### [EXERCISE MATERIAL]
►

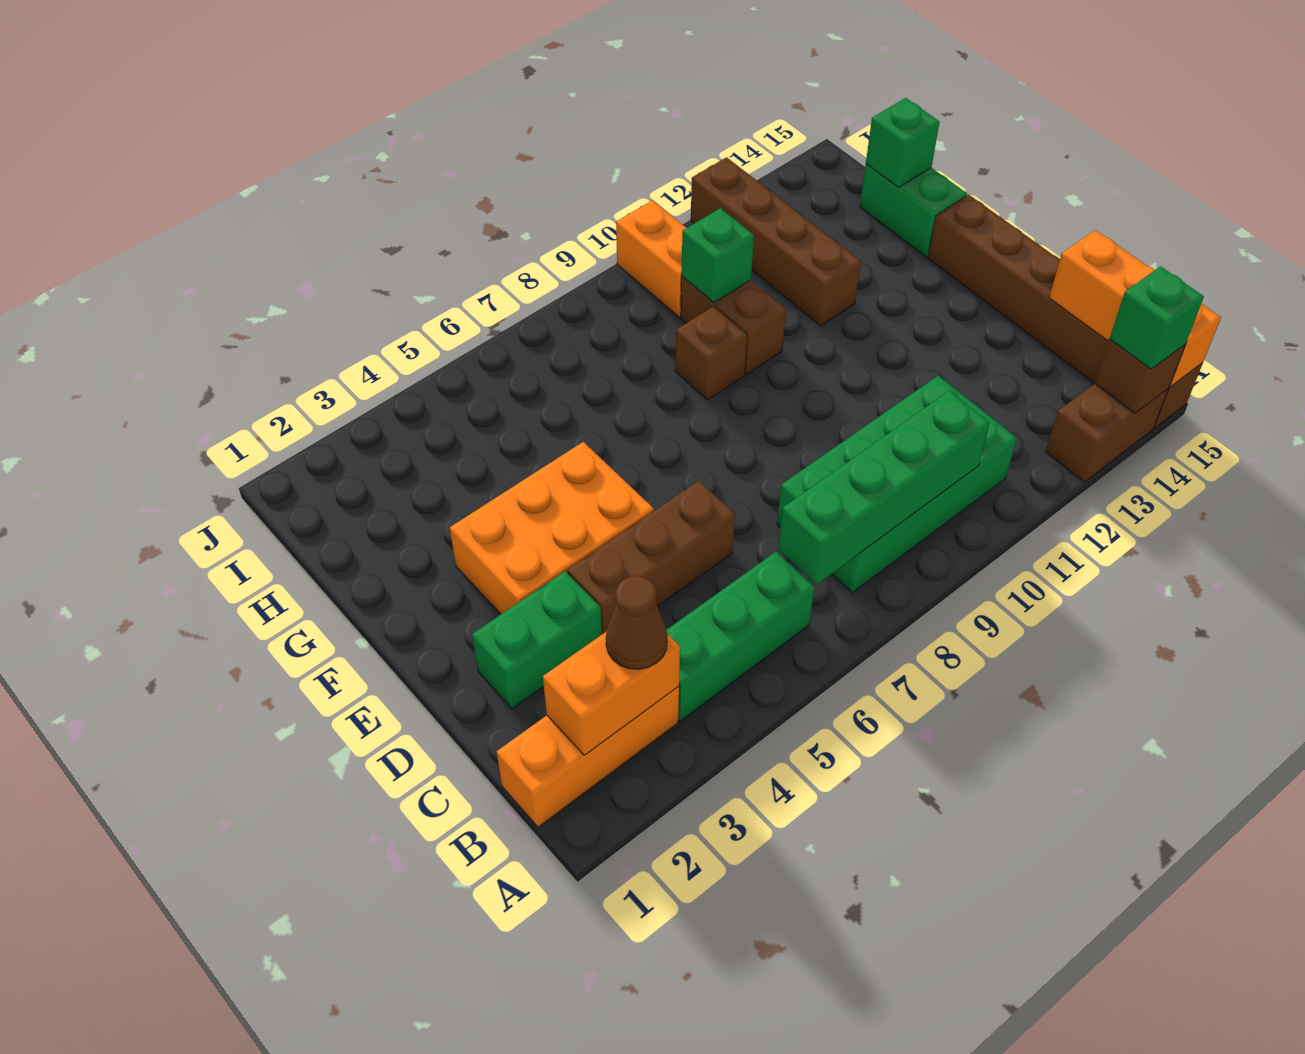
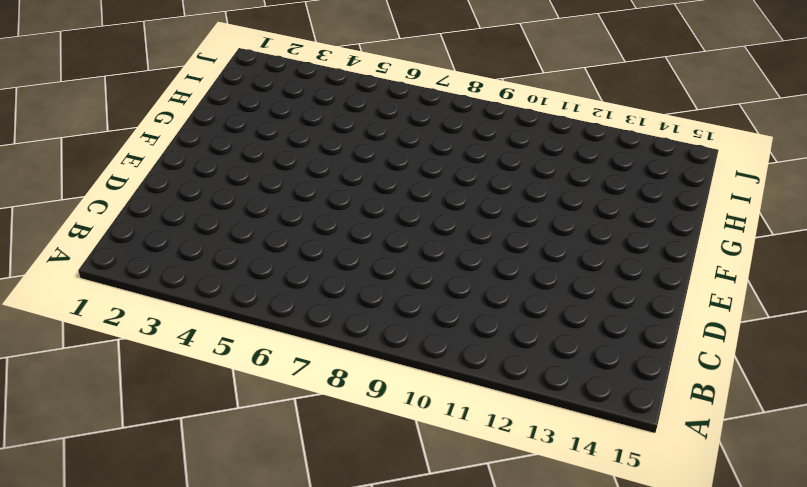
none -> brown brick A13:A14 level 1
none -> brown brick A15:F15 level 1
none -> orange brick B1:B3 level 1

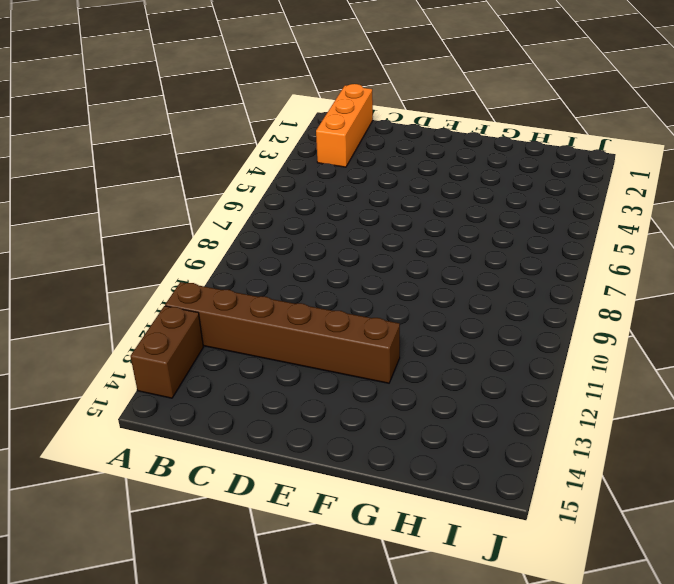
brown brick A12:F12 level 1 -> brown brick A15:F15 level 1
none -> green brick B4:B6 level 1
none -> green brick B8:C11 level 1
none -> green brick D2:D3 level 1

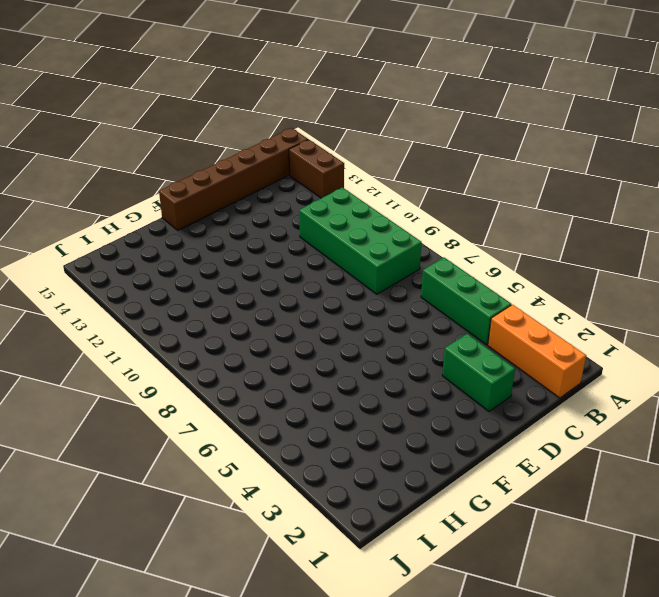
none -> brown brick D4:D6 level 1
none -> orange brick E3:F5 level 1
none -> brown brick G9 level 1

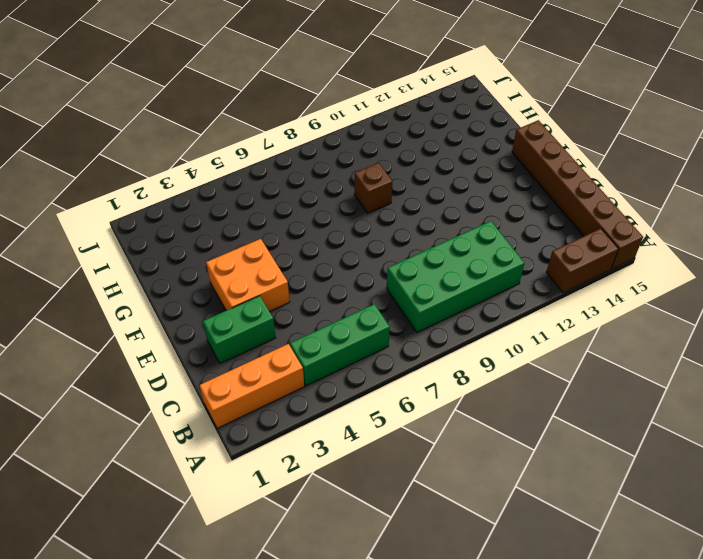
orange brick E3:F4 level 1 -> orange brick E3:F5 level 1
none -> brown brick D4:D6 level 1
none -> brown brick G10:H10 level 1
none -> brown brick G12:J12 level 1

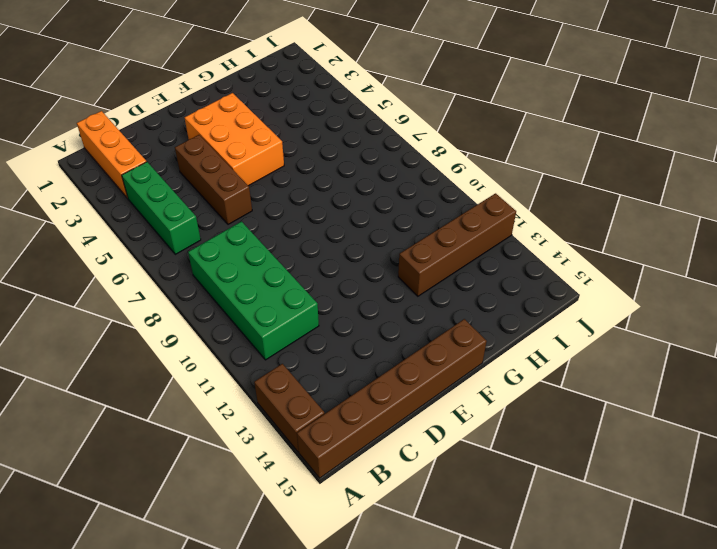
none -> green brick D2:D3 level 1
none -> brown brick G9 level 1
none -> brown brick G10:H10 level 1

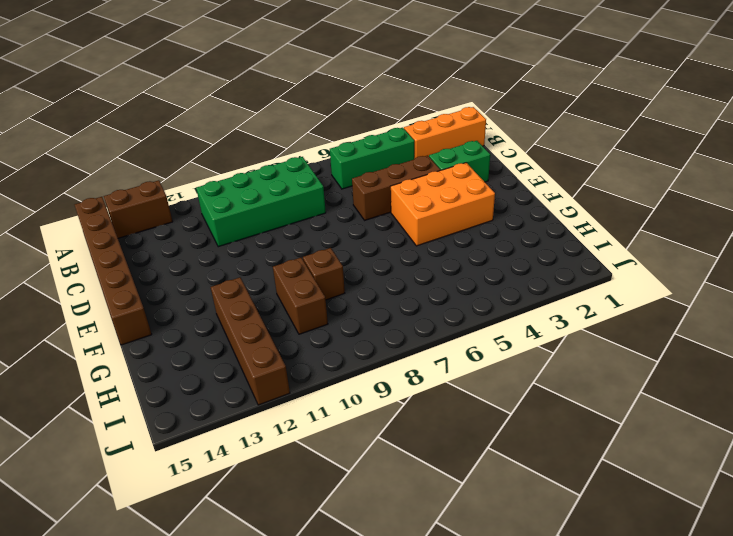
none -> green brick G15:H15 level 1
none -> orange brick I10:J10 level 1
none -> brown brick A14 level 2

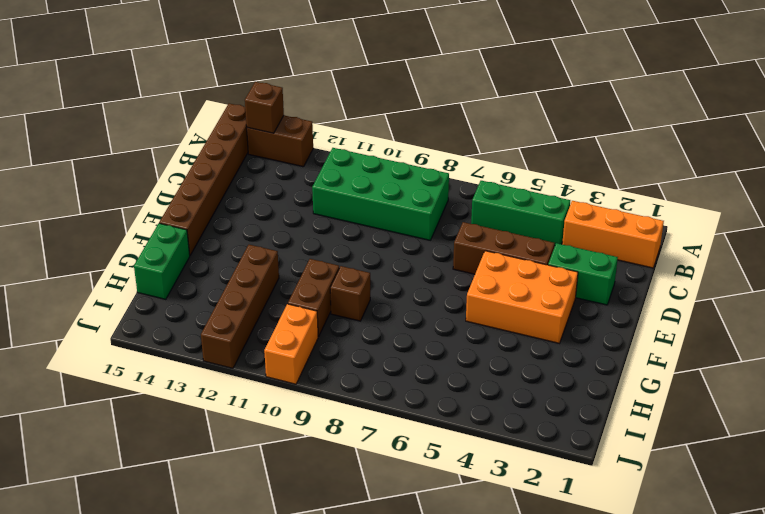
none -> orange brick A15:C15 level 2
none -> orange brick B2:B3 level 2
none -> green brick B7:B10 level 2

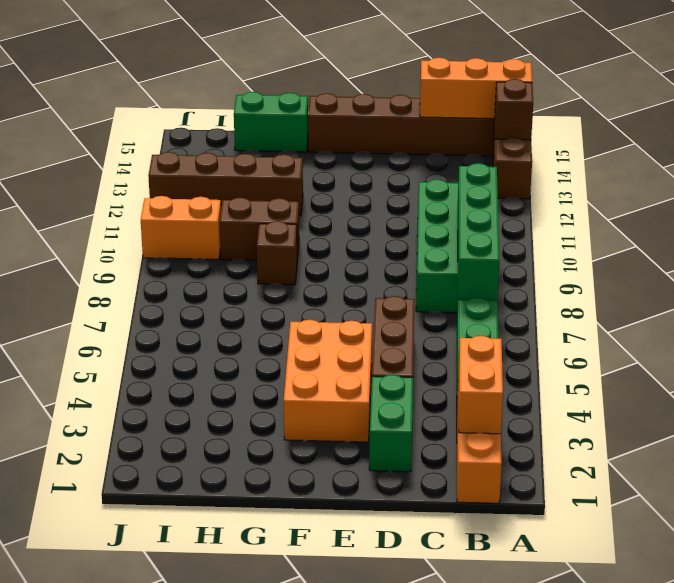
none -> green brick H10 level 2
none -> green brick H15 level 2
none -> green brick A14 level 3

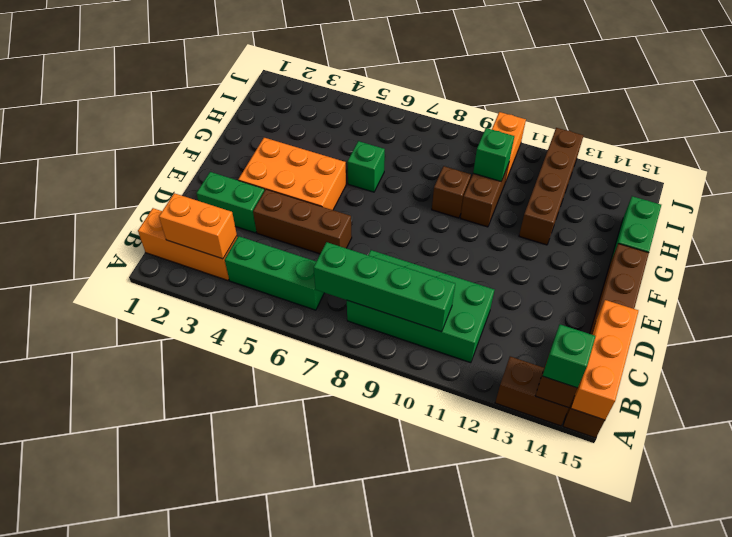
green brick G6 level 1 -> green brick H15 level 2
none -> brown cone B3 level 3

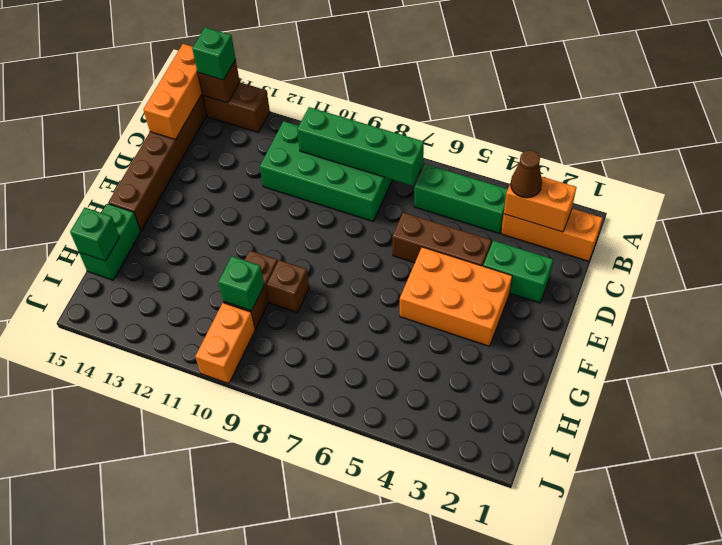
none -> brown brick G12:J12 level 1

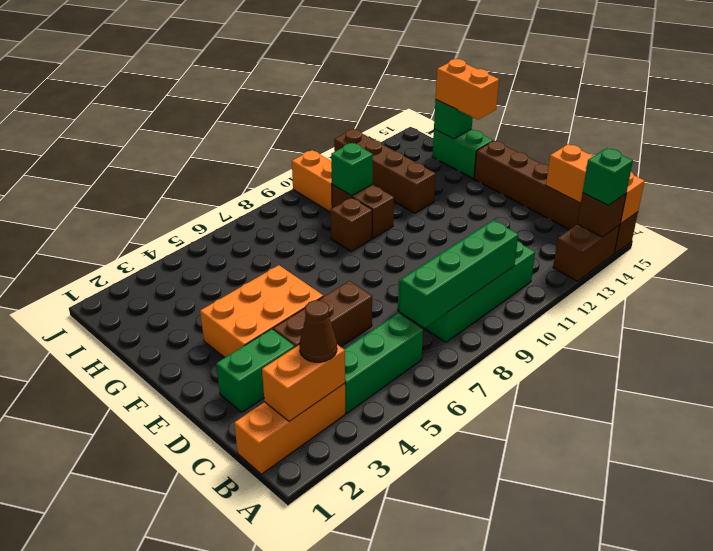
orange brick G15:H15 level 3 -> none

◄
►

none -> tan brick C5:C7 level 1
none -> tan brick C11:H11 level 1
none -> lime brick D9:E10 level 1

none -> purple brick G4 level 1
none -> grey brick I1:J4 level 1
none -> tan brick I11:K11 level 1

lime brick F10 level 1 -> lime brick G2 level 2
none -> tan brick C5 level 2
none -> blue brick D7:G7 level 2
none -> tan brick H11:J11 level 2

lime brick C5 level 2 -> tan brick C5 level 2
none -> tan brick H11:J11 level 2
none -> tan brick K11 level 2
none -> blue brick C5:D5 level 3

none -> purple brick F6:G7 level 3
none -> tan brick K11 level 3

◄

### [WORK TO BE COMPLETED]
In the entries above, some lines may contain the string "orange"; report how many, without additional comment.

### [RESPONSE BELOW]
7